» **EXERCISE PROMPT**
Render every line of the material below as a numbered list, skipping any blank lines. Leave the pictures out of your answer.
• • •
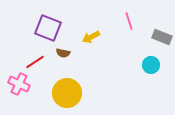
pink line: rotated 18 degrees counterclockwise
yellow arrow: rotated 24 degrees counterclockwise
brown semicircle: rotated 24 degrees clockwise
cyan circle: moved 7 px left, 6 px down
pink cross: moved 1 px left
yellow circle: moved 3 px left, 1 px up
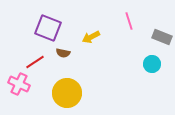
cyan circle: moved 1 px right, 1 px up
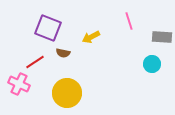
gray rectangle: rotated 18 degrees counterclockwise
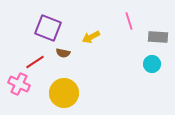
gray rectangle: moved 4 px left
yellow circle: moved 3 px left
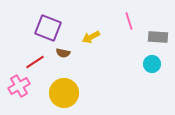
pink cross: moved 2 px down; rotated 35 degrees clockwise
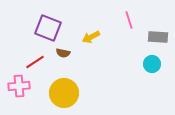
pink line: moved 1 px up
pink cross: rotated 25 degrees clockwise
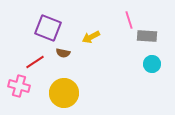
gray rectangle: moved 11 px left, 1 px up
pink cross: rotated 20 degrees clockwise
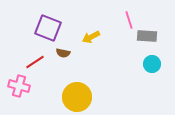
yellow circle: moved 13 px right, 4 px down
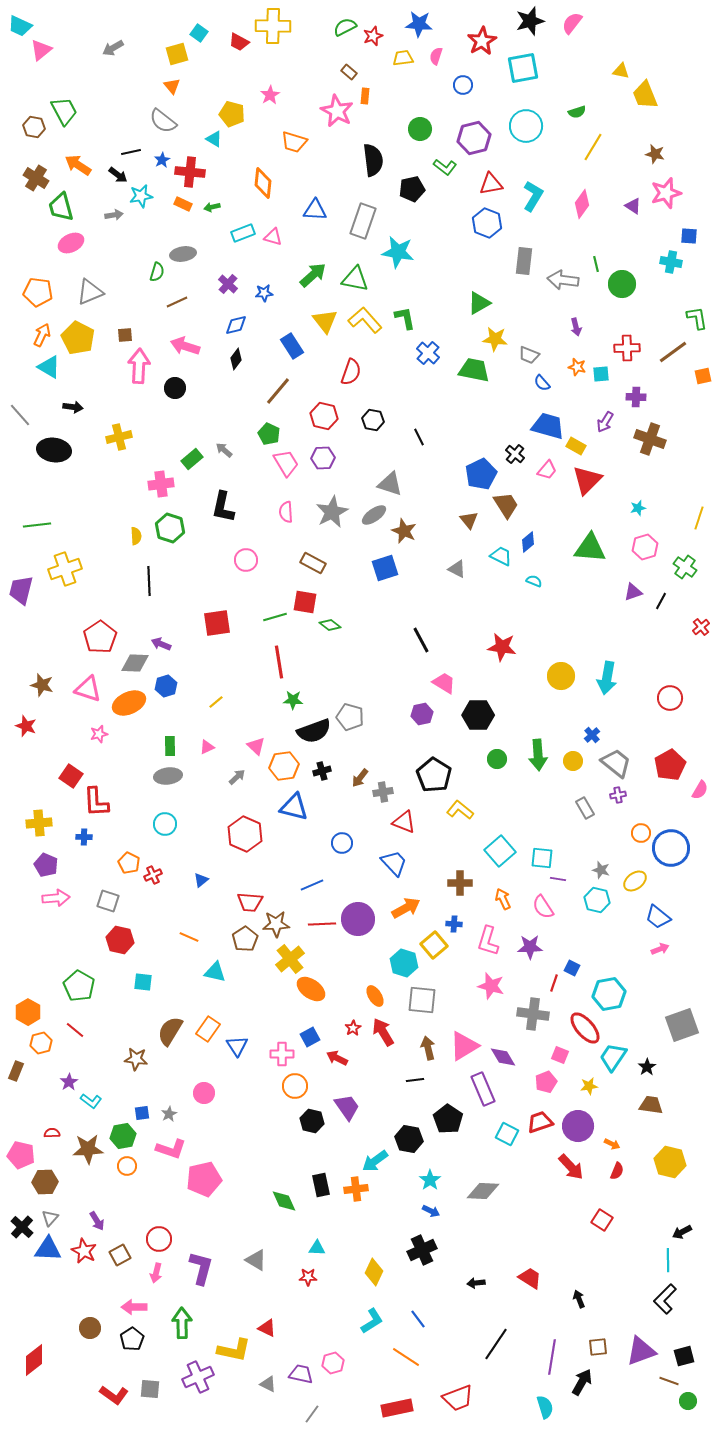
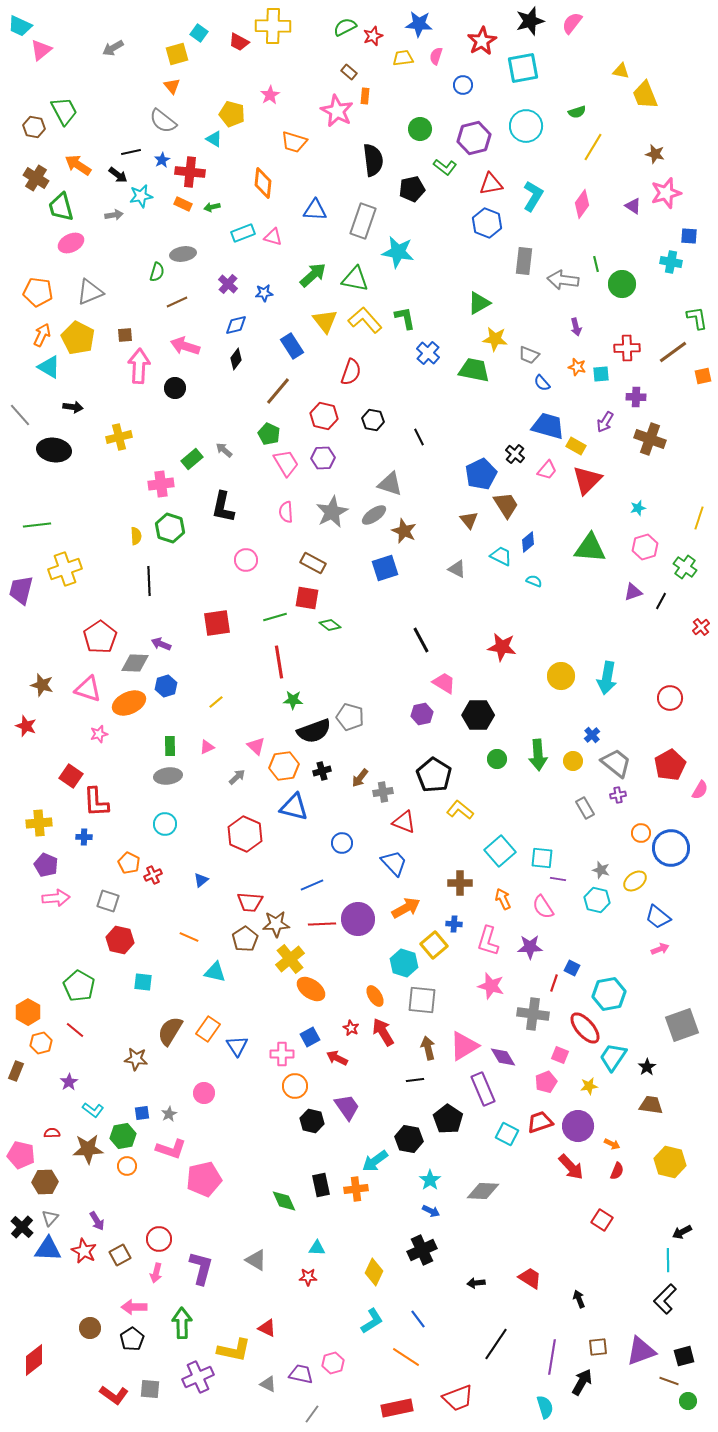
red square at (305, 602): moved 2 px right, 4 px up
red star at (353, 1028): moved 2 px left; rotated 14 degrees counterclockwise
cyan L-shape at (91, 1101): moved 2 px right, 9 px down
• • •
» **WRITTEN ANSWER**
1. pink line: rotated 18 degrees counterclockwise
2. yellow arrow: rotated 24 degrees counterclockwise
3. brown semicircle: rotated 24 degrees clockwise
4. cyan circle: moved 7 px left, 6 px down
5. pink cross: moved 1 px left
6. yellow circle: moved 3 px left, 1 px up
7. cyan circle: moved 1 px right, 1 px up
8. gray rectangle: rotated 18 degrees counterclockwise
9. gray rectangle: moved 4 px left
10. yellow circle: moved 3 px left
11. pink cross: moved 2 px down; rotated 35 degrees clockwise
12. pink line: moved 1 px up
13. pink cross: rotated 25 degrees clockwise
14. gray rectangle: moved 11 px left, 1 px up
15. pink cross: rotated 20 degrees clockwise
16. yellow circle: moved 13 px right, 4 px down
17. red square at (305, 602): moved 2 px right, 4 px up
18. red star at (353, 1028): moved 2 px left; rotated 14 degrees counterclockwise
19. cyan L-shape at (91, 1101): moved 2 px right, 9 px down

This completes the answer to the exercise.